Change detection data
>>>
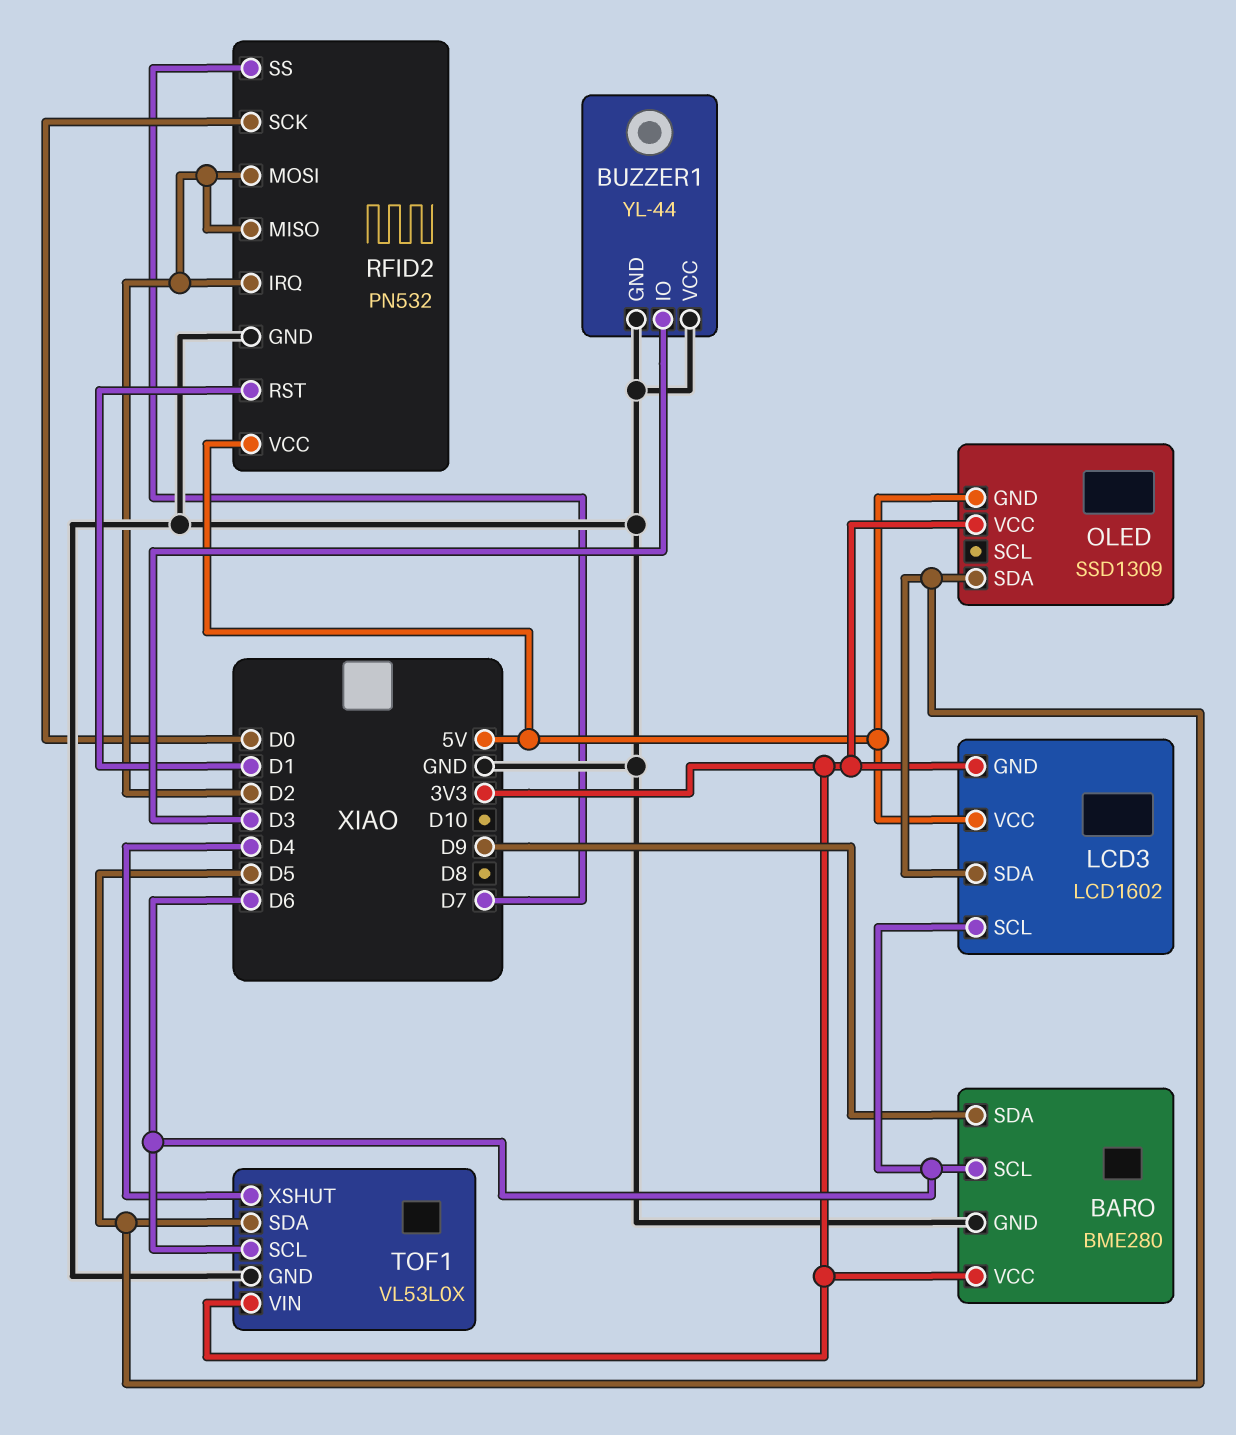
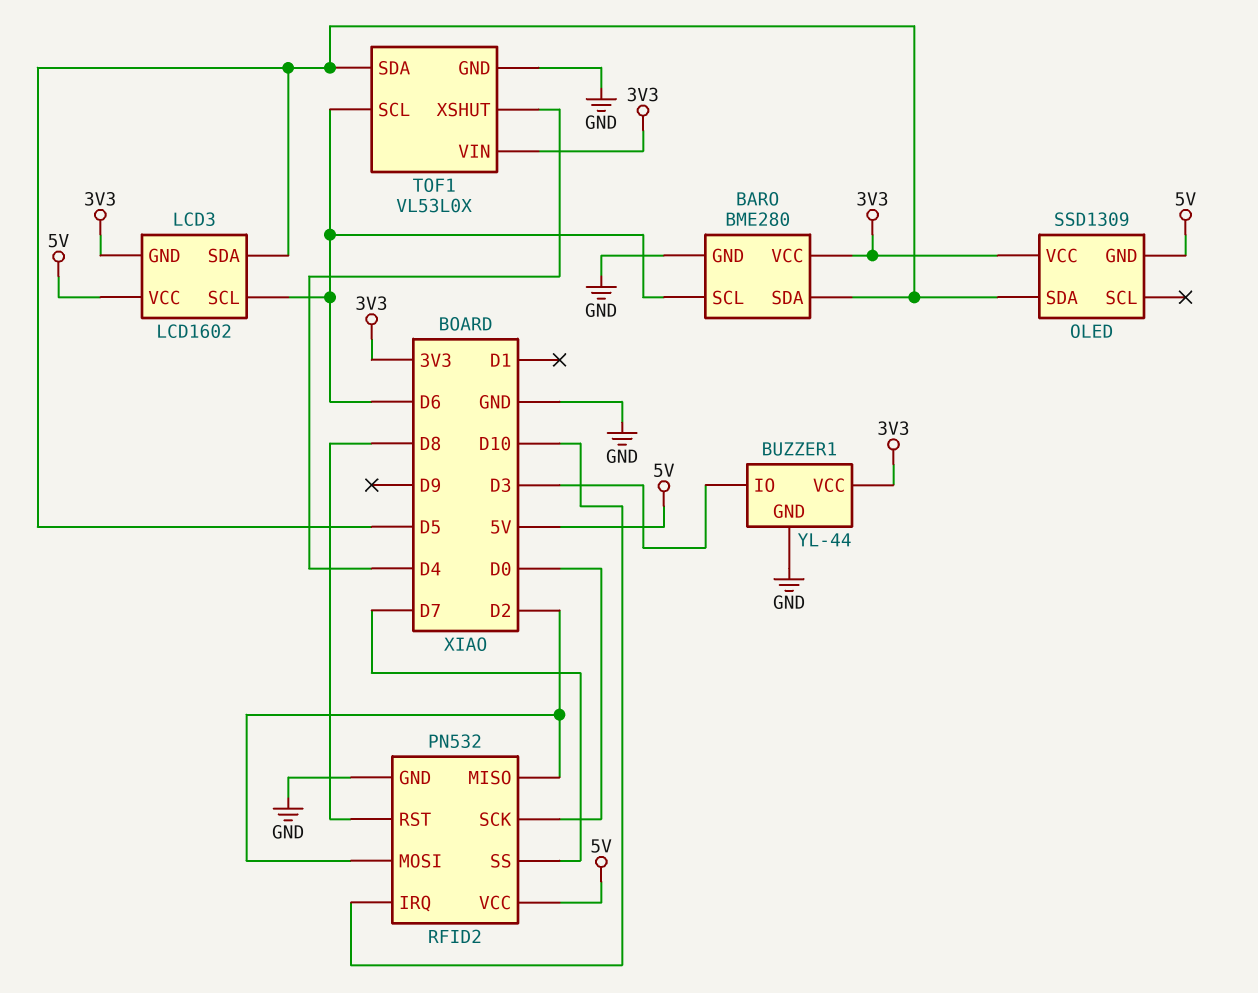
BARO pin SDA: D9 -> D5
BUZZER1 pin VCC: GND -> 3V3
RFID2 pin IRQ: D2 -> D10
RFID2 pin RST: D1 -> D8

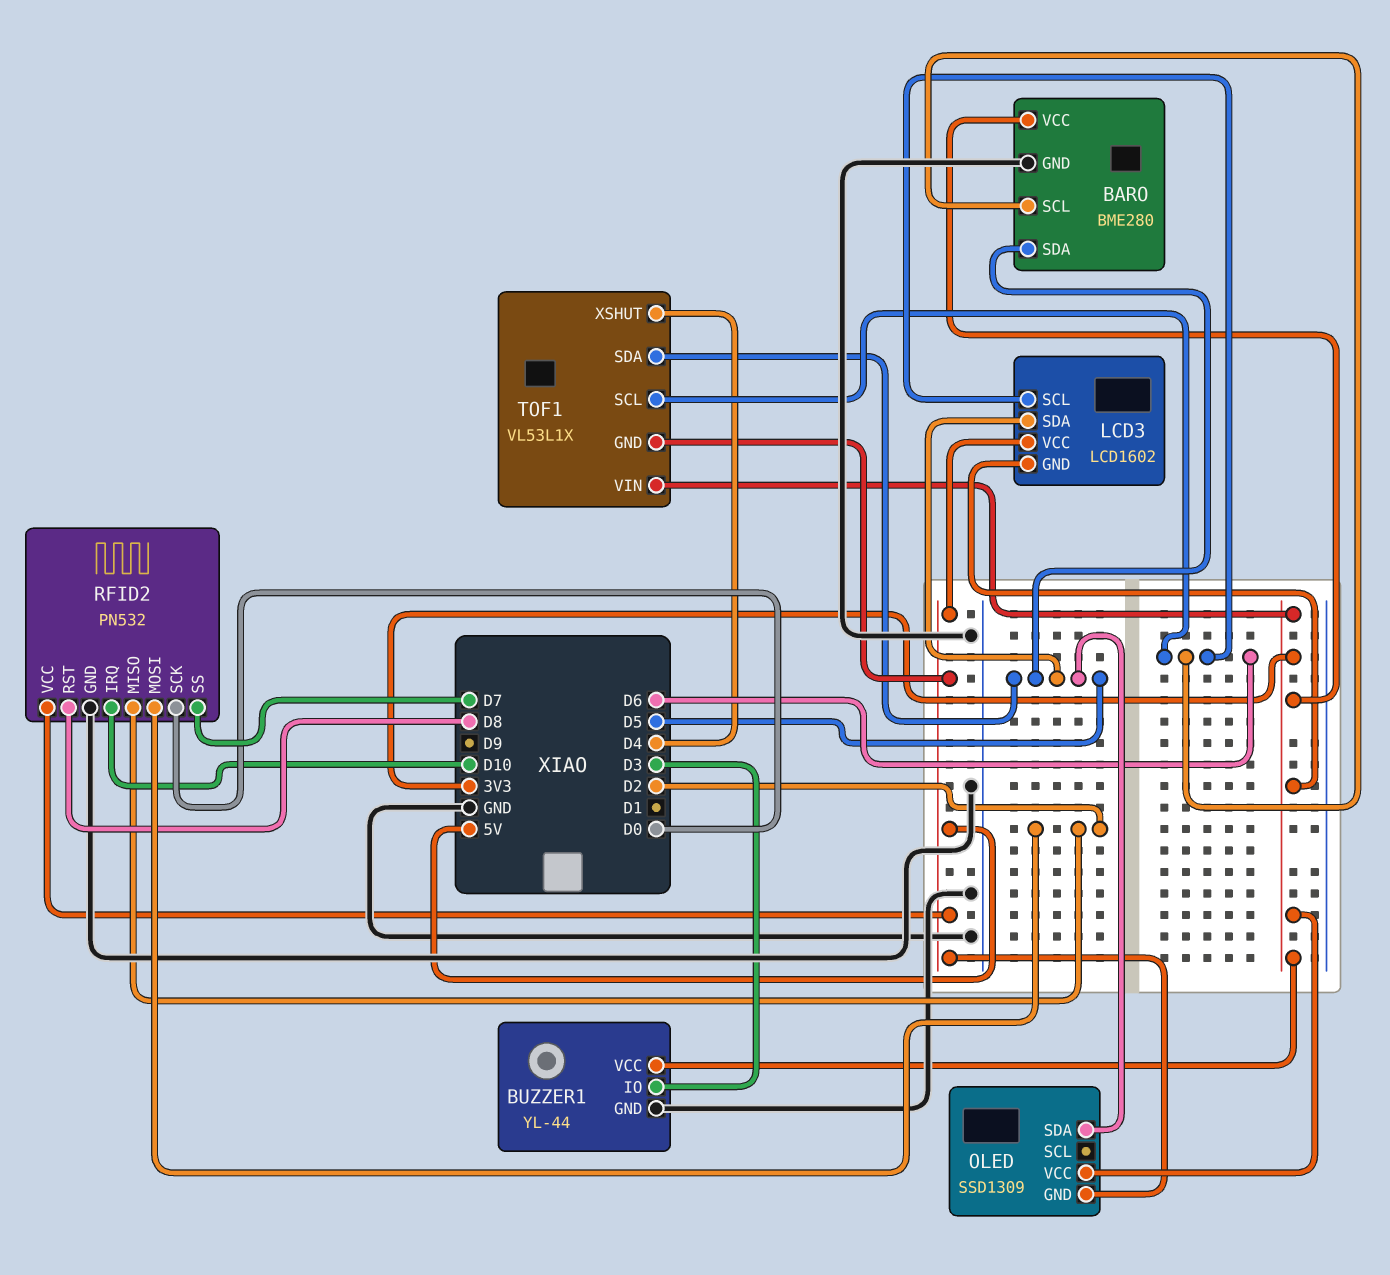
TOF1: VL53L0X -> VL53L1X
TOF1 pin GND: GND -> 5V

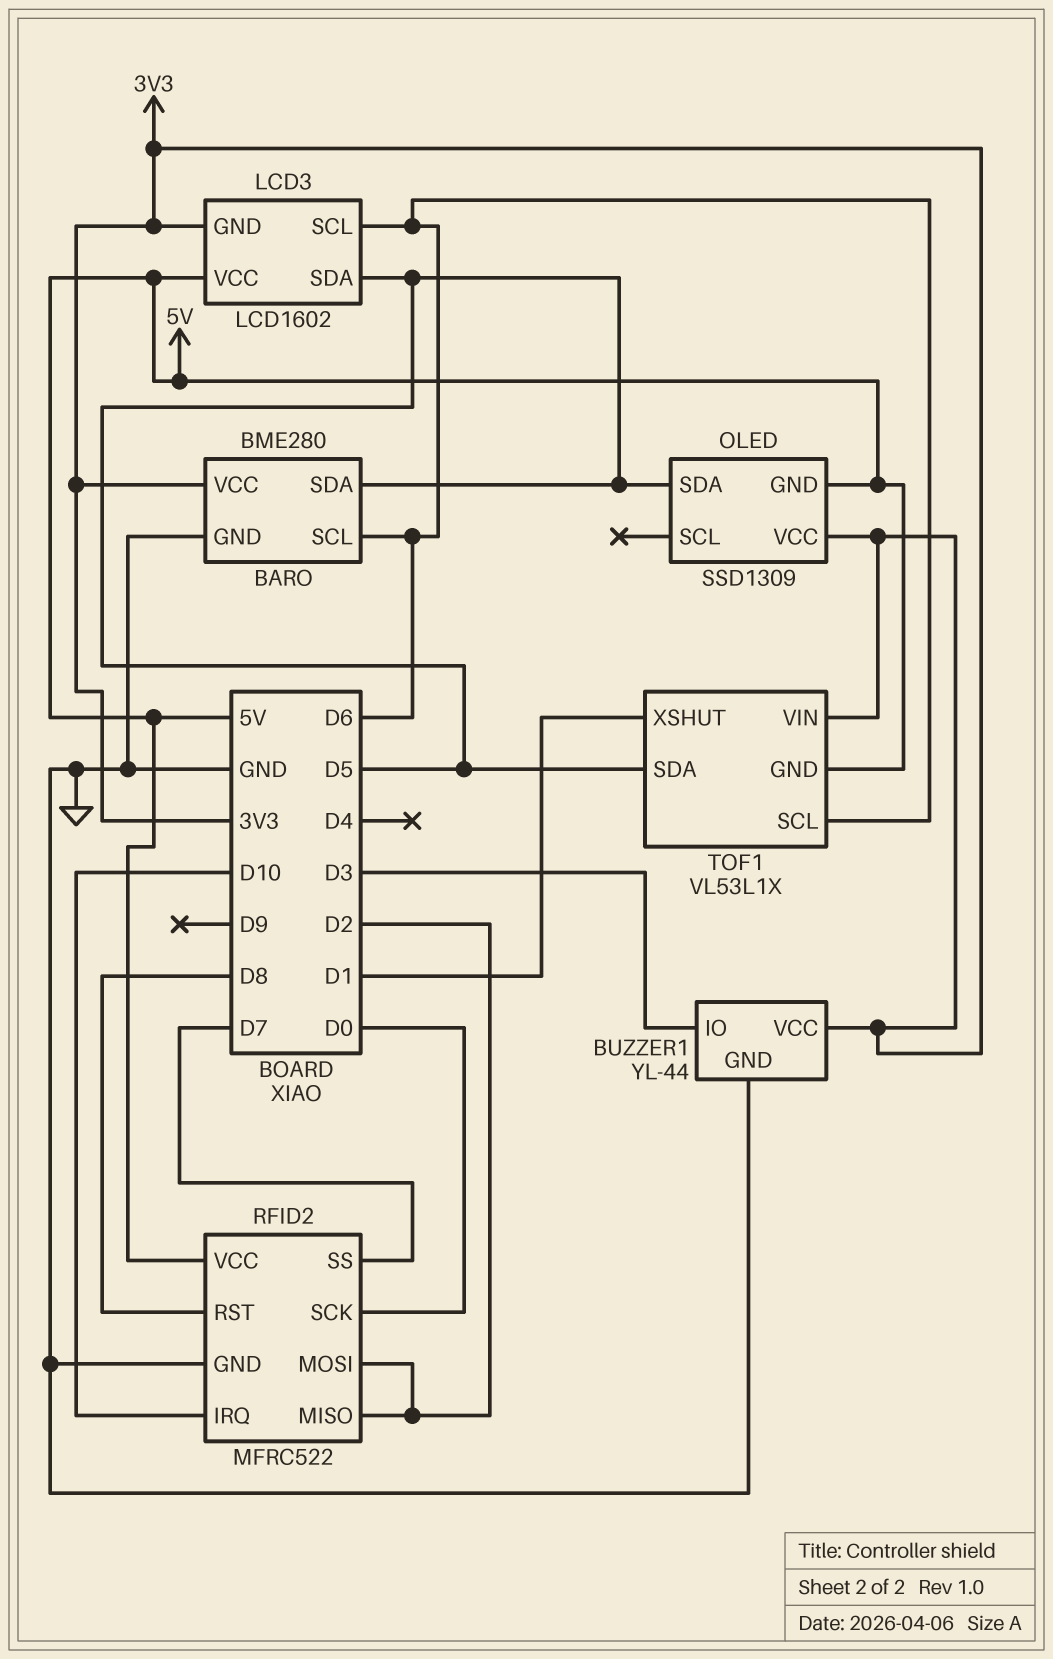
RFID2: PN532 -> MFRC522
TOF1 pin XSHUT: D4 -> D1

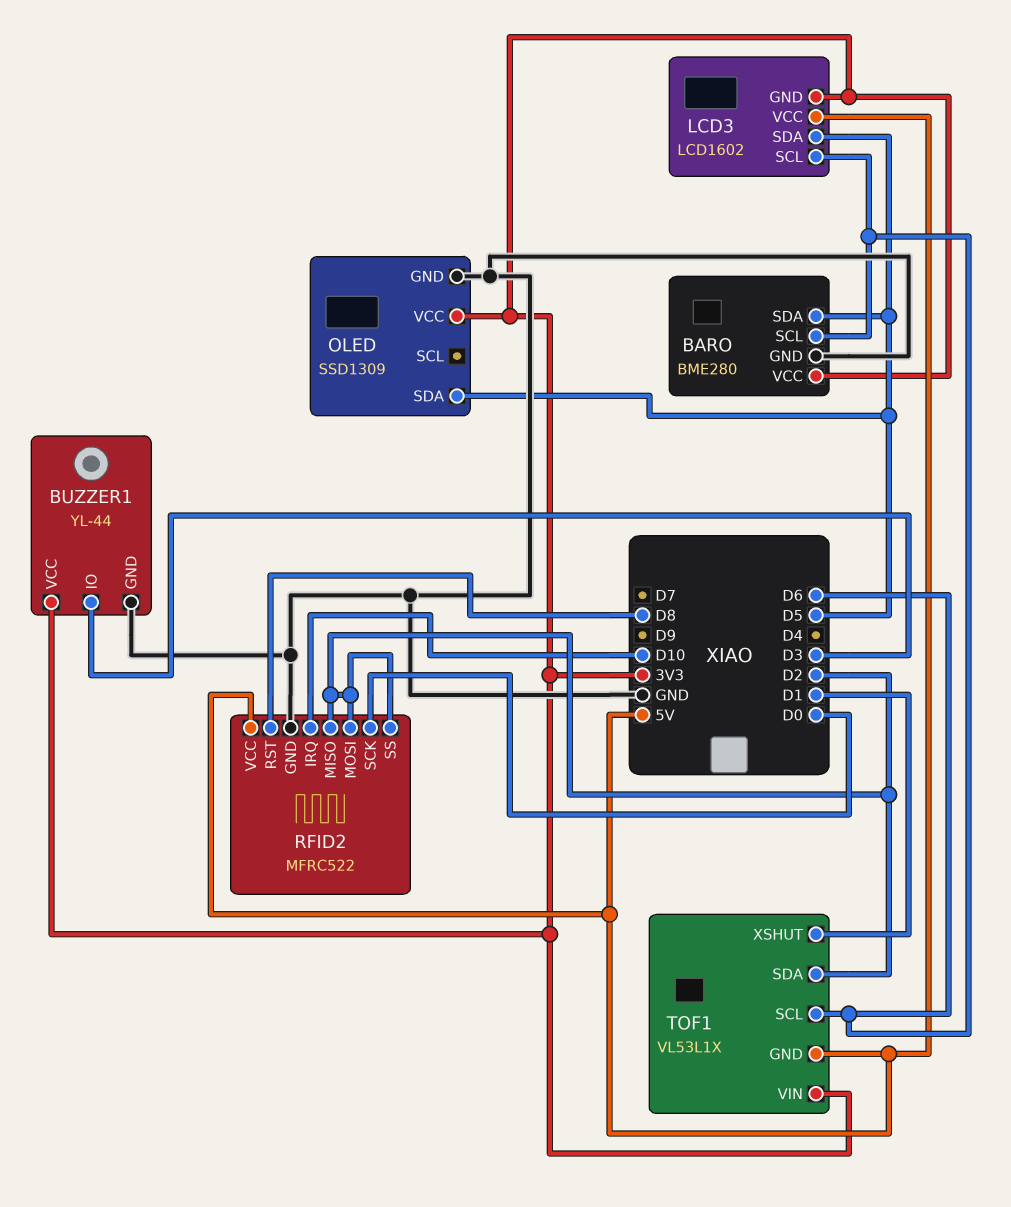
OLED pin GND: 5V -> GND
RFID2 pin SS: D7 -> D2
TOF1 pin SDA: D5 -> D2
<<<
> TRY IT: Please set down every record exactly as it appears, leaving out the pictures.

> EXPECTED ANSWER:
BARO pin SDA: D9 -> D5
BUZZER1 pin VCC: GND -> 3V3
RFID2 pin IRQ: D2 -> D10
RFID2 pin RST: D1 -> D8

TOF1: VL53L0X -> VL53L1X
TOF1 pin GND: GND -> 5V

RFID2: PN532 -> MFRC522
TOF1 pin XSHUT: D4 -> D1

OLED pin GND: 5V -> GND
RFID2 pin SS: D7 -> D2
TOF1 pin SDA: D5 -> D2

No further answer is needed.